◆ **EXERCISE AIM**
In the records below, the line with "DIGITS2 pin VCC: 5V -> VIN" opens the range and the line with "PIR3 pin VCC: VIN -> 5V" closes it; print that range exactly and nothing else.

◆ **DATASET RECORDS**
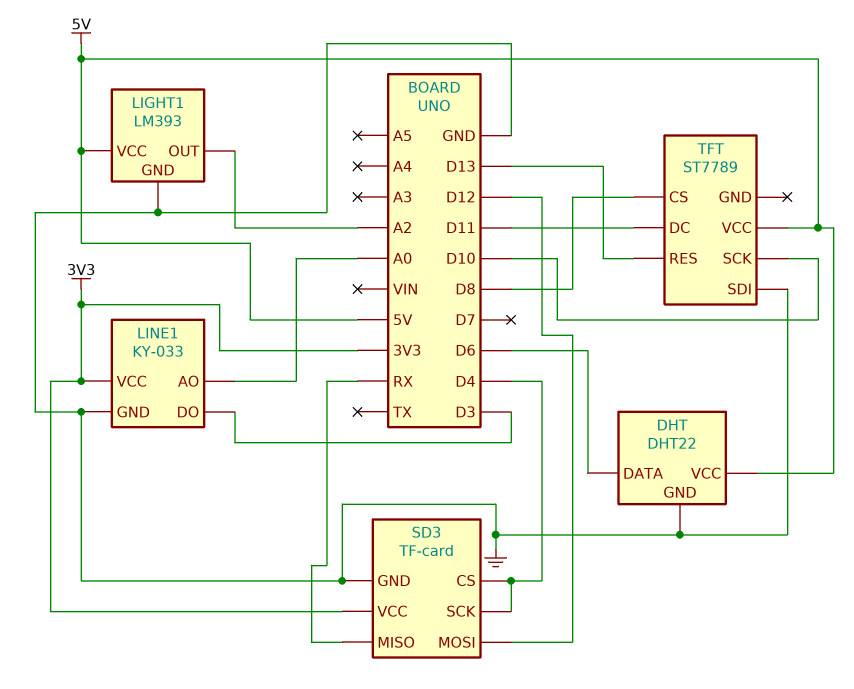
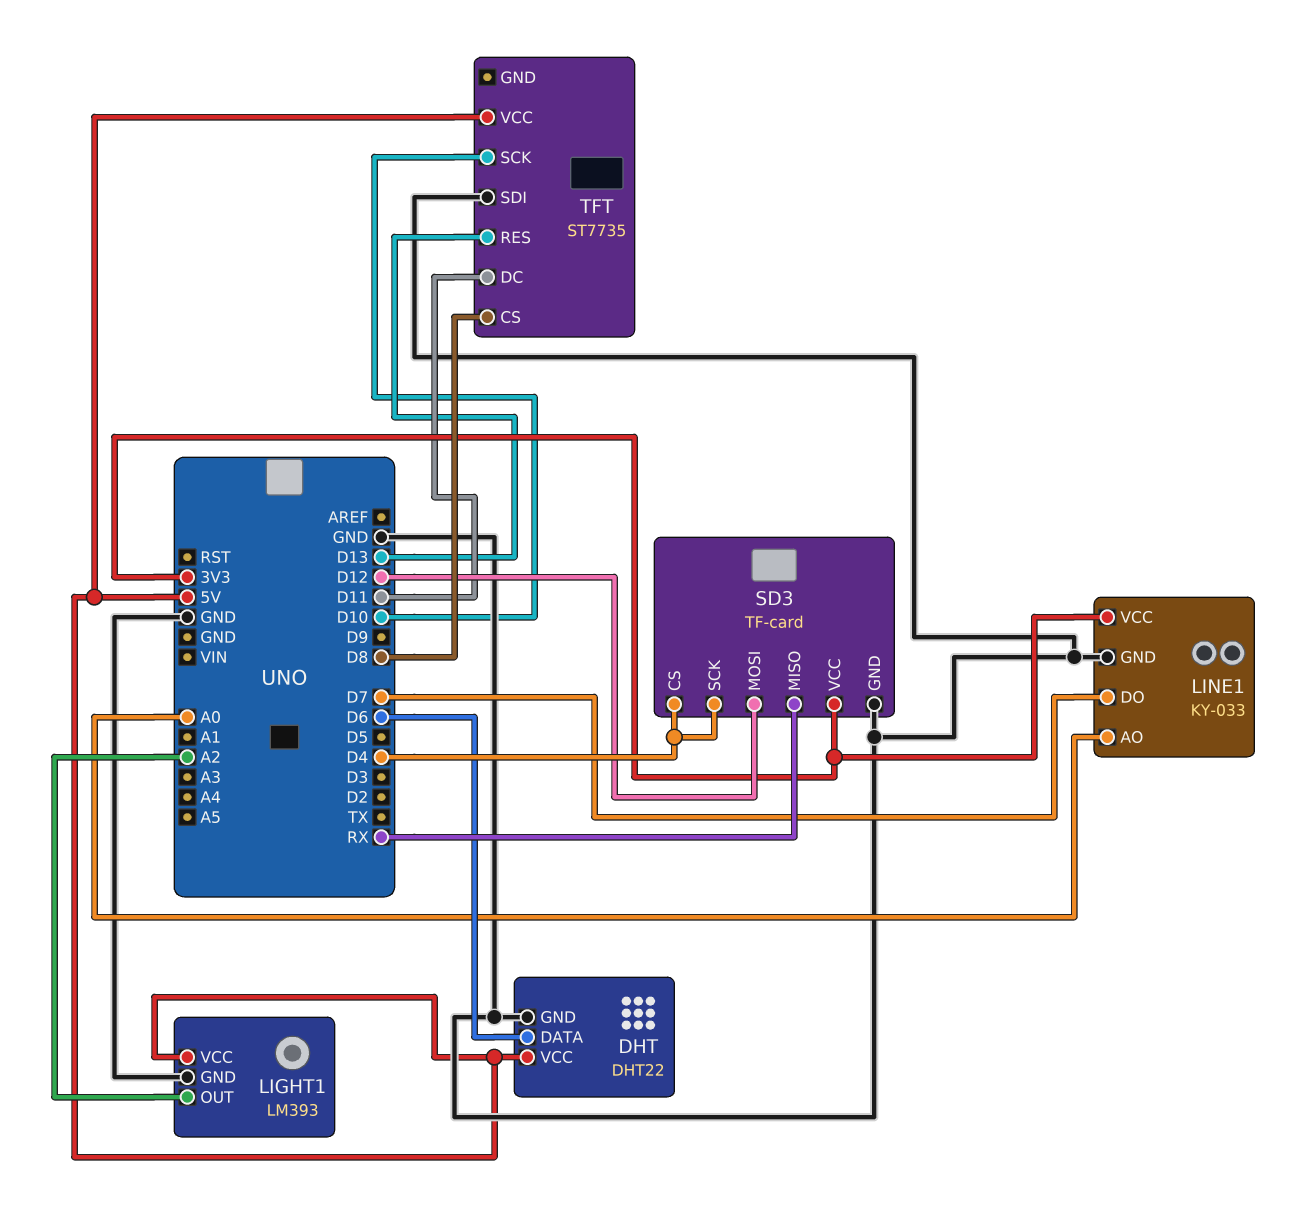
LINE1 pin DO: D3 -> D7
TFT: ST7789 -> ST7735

==

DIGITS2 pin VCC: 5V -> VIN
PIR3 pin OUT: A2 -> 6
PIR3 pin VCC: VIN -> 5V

◆ **THE COMPLETED TASK**
DIGITS2 pin VCC: 5V -> VIN
PIR3 pin OUT: A2 -> 6
PIR3 pin VCC: VIN -> 5V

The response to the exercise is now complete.